▶ [Exercise description] Quote only the span from the first line of the entries to the line containing "grey cupcake: 4 -> 3", both ends kept. Leave every picture out.
◇ ◇ ◇
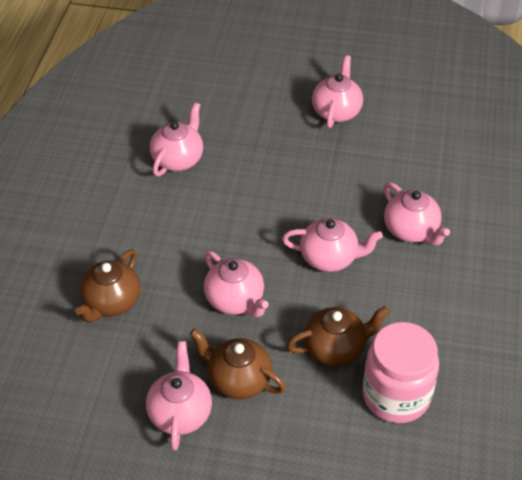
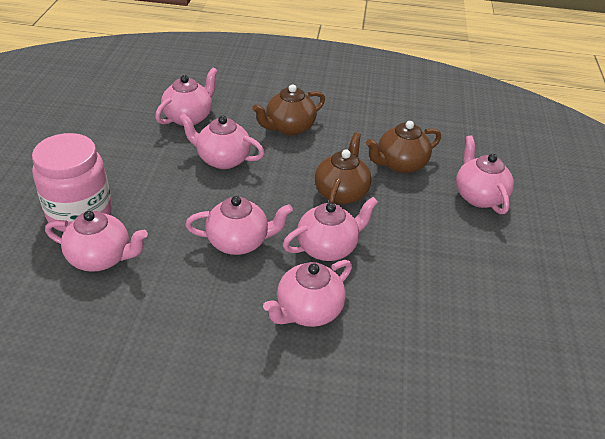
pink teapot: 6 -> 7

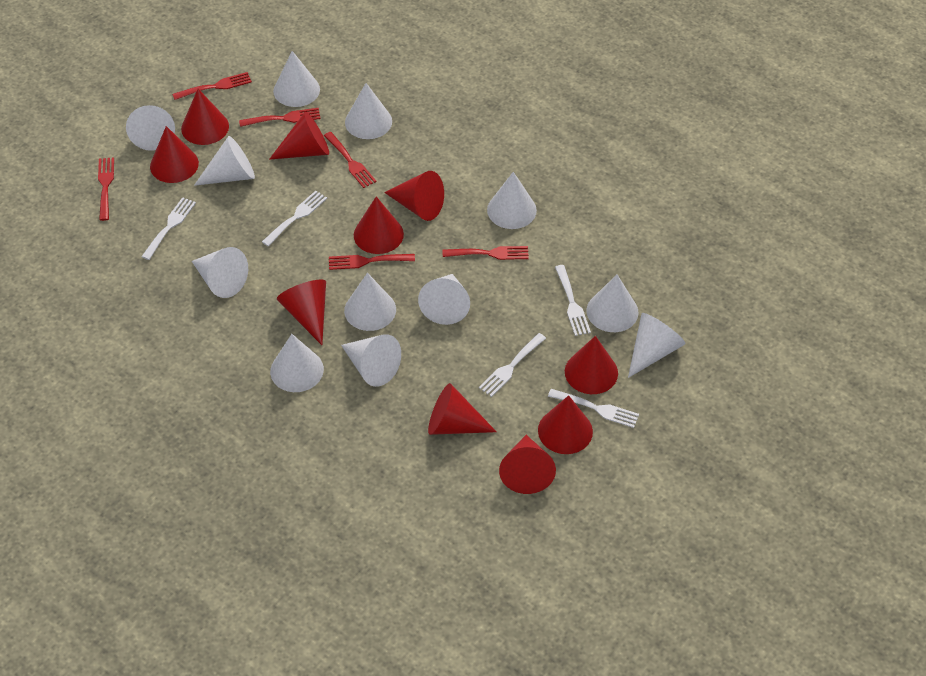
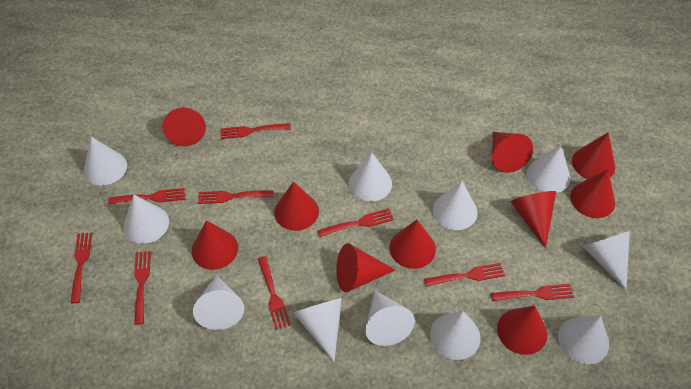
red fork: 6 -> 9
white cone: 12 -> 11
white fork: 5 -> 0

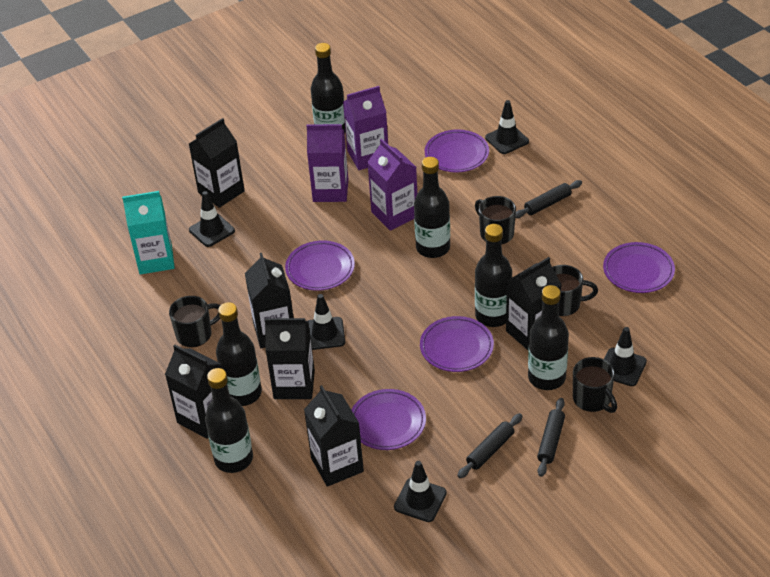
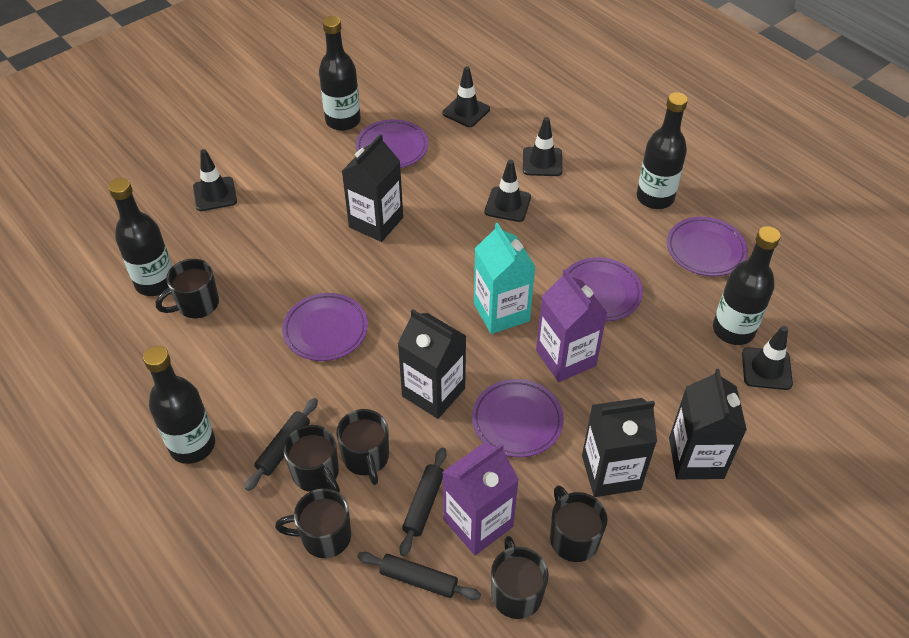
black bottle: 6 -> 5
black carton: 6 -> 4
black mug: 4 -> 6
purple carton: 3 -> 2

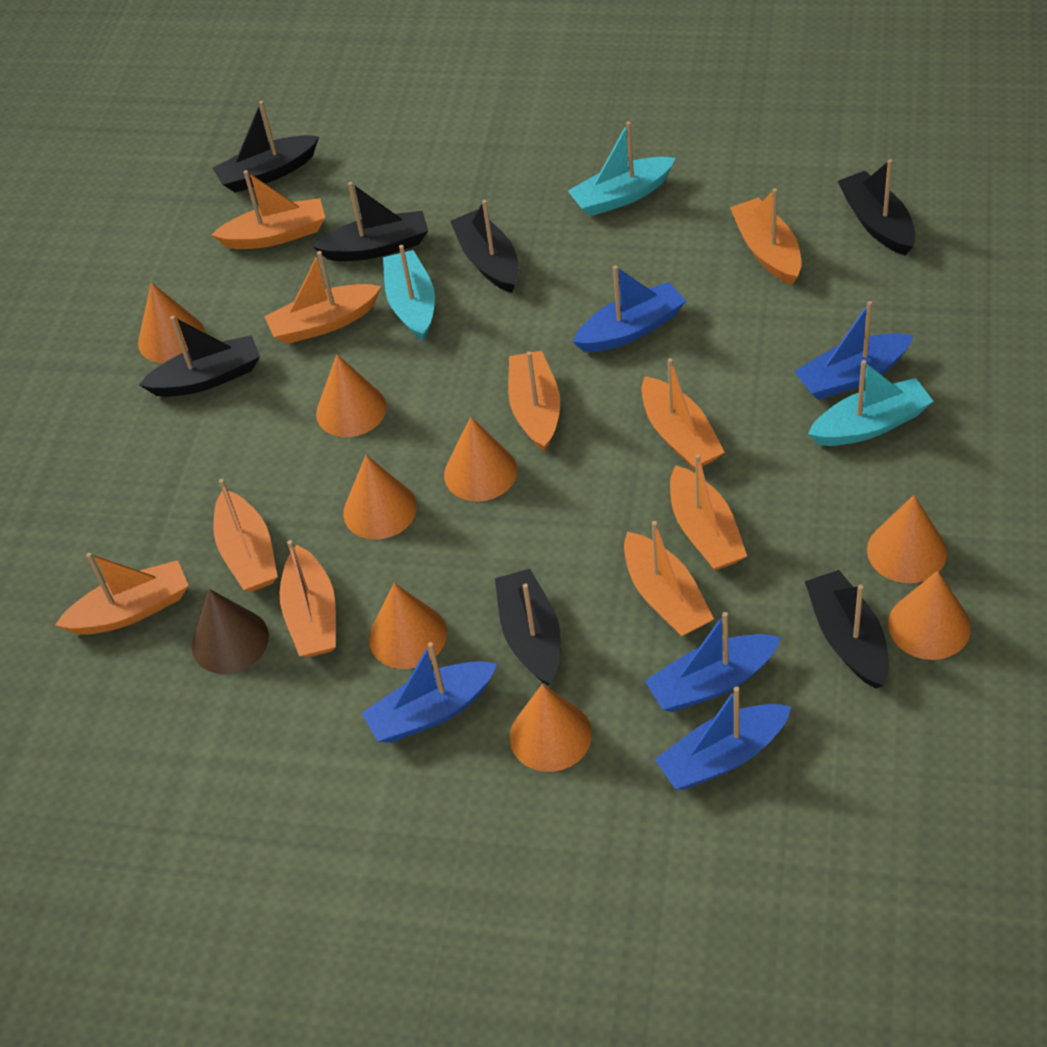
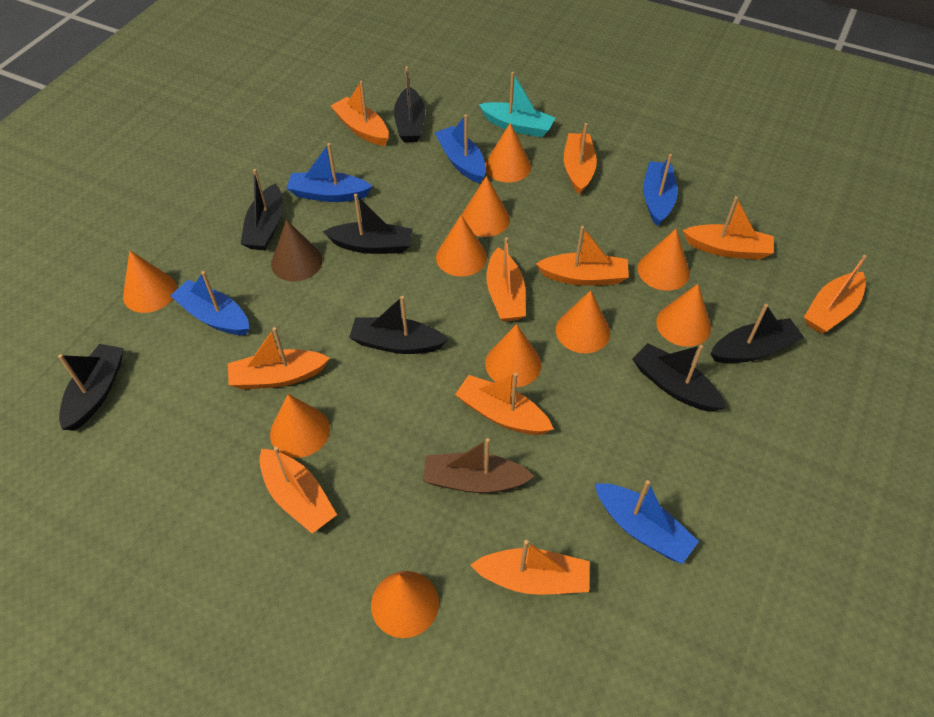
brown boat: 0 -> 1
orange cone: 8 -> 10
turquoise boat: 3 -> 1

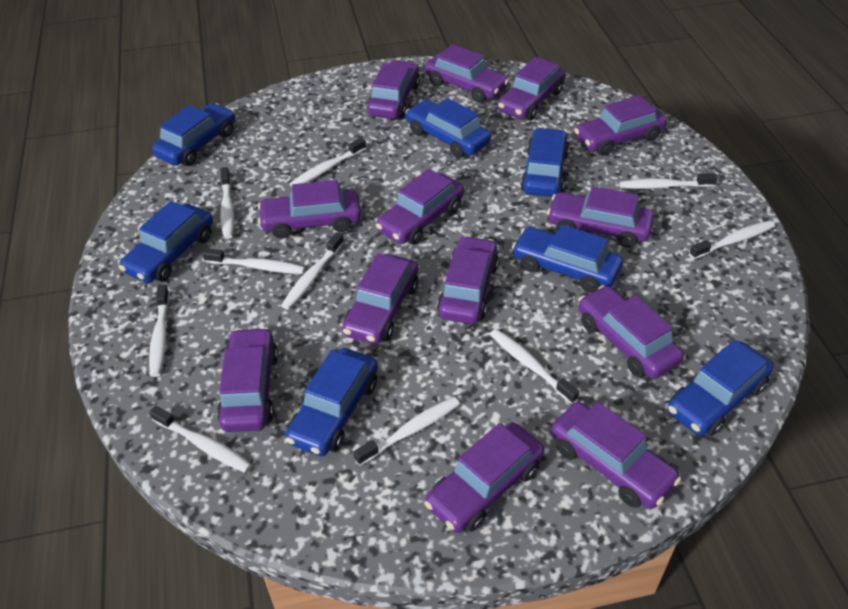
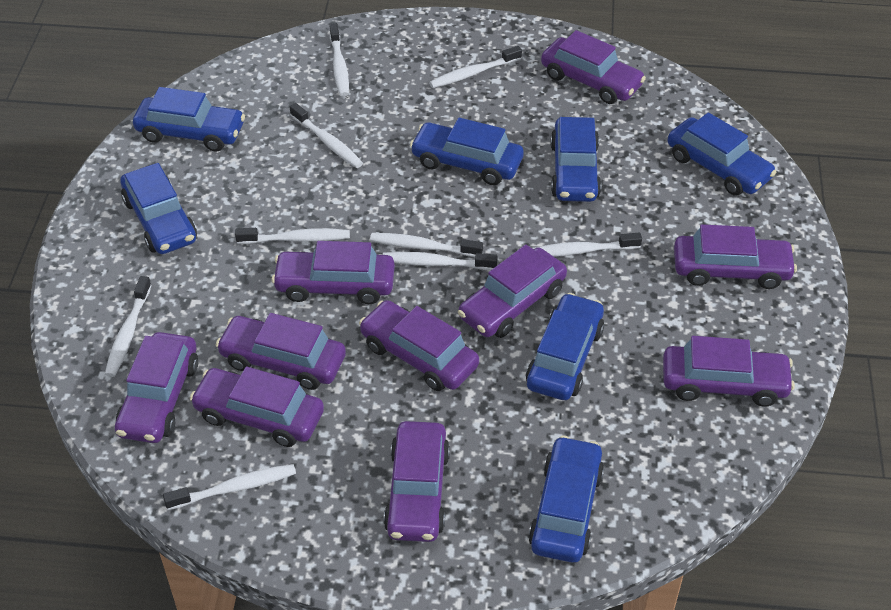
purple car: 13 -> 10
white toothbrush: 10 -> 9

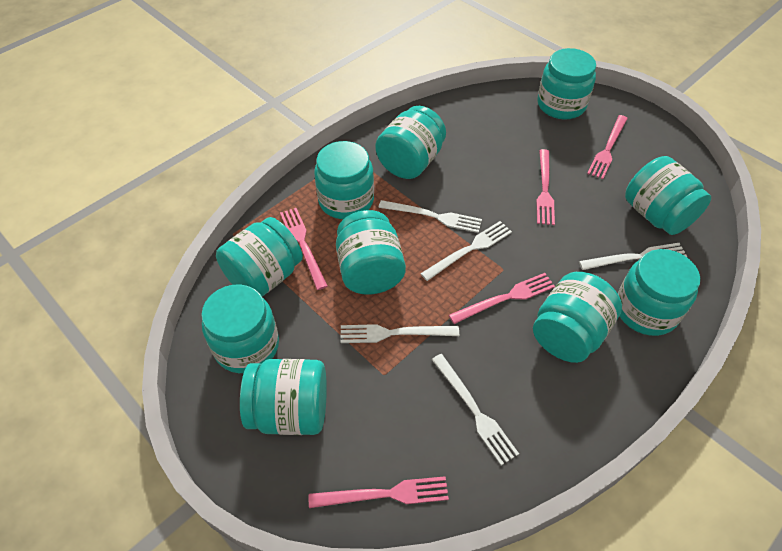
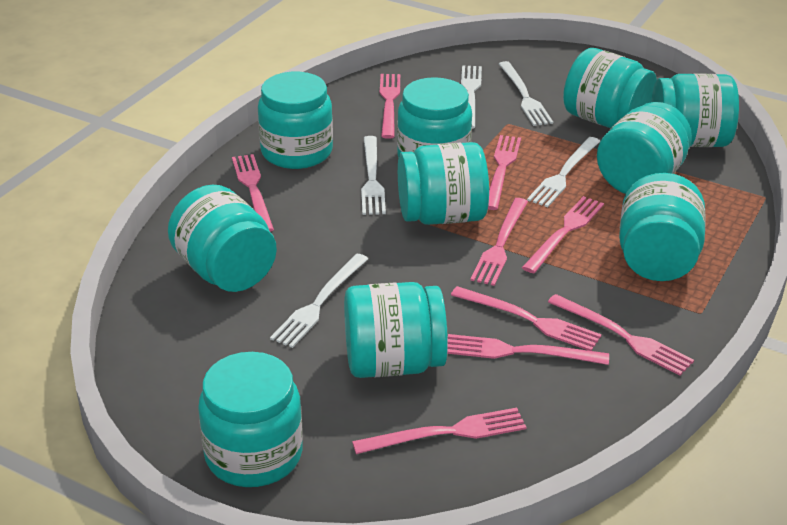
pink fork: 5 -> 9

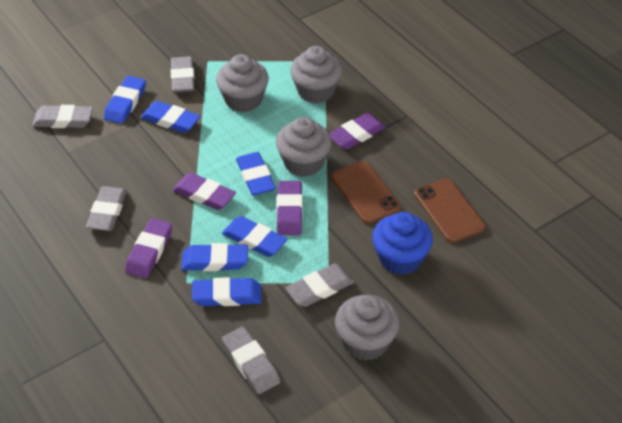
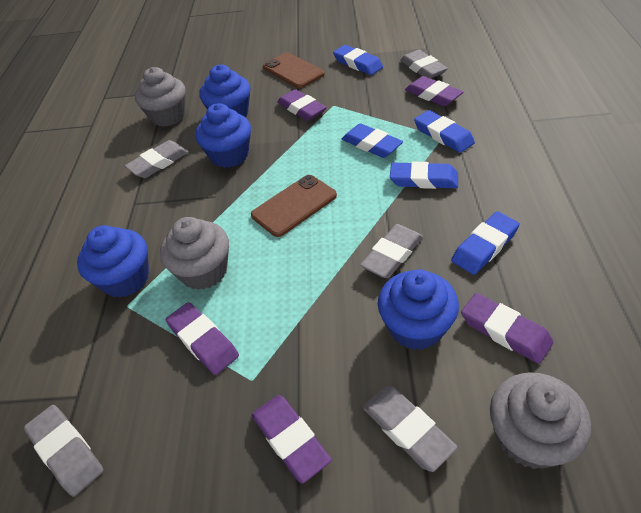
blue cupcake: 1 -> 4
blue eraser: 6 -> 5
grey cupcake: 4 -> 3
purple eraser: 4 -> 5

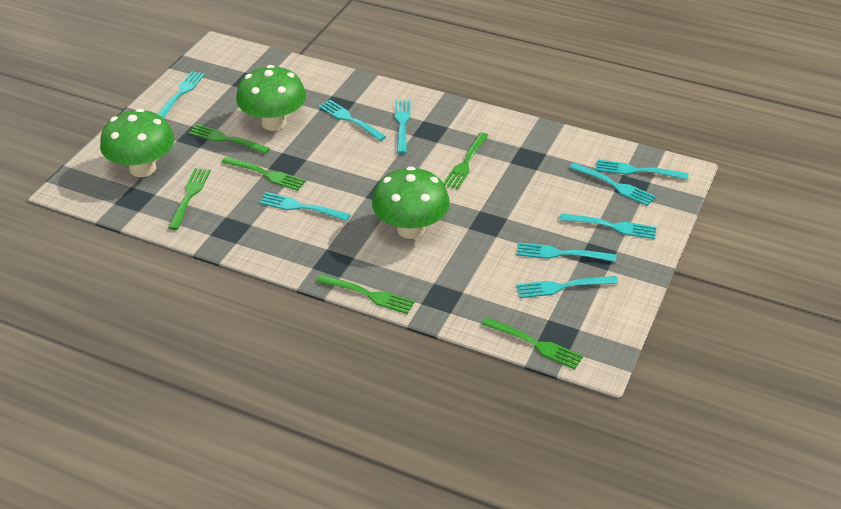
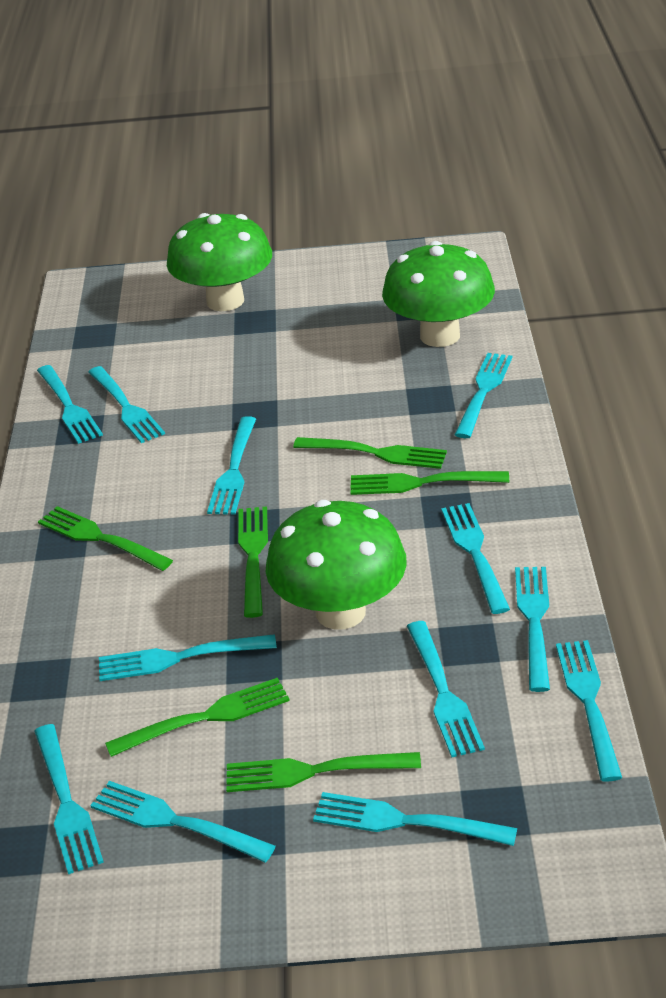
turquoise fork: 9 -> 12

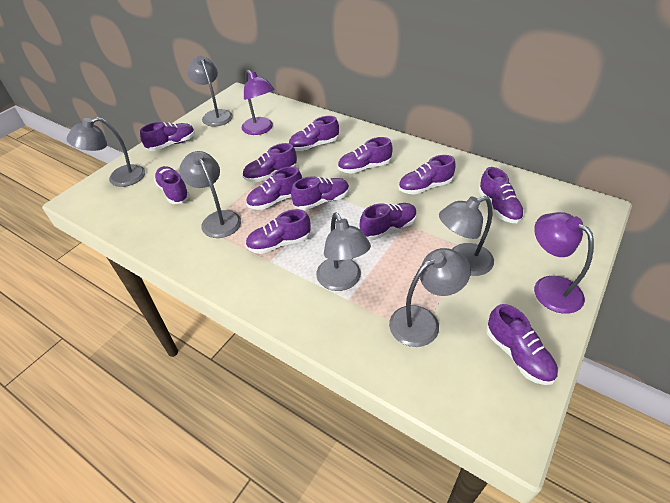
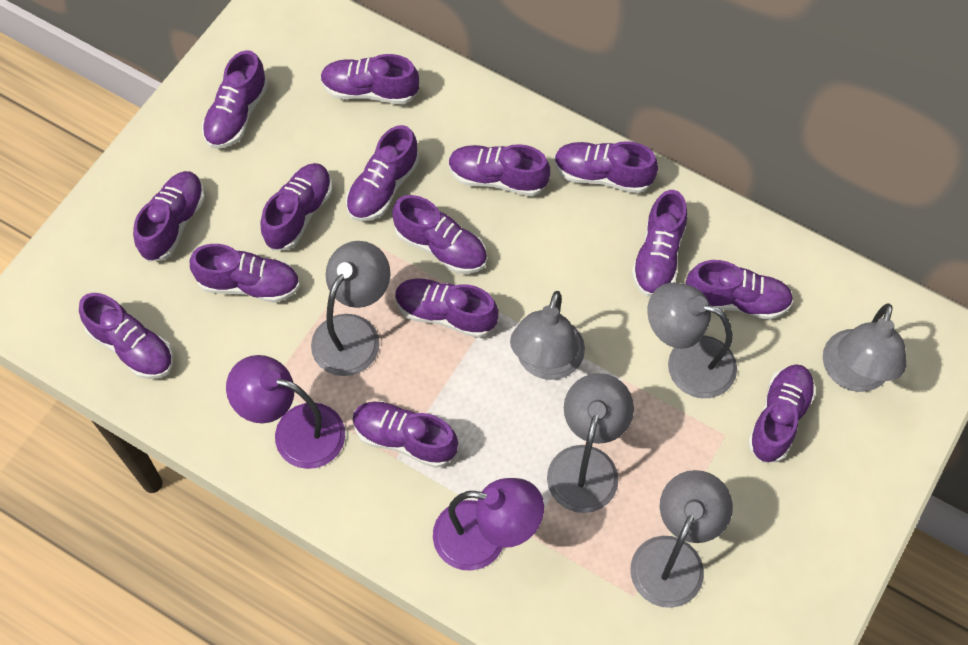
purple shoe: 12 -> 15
◇ ◇ ◇
▶ [Result]
pink teapot: 6 -> 7

red fork: 6 -> 9
white cone: 12 -> 11
white fork: 5 -> 0

black bottle: 6 -> 5
black carton: 6 -> 4
black mug: 4 -> 6
purple carton: 3 -> 2

brown boat: 0 -> 1
orange cone: 8 -> 10
turquoise boat: 3 -> 1

purple car: 13 -> 10
white toothbrush: 10 -> 9

pink fork: 5 -> 9

blue cupcake: 1 -> 4
blue eraser: 6 -> 5
grey cupcake: 4 -> 3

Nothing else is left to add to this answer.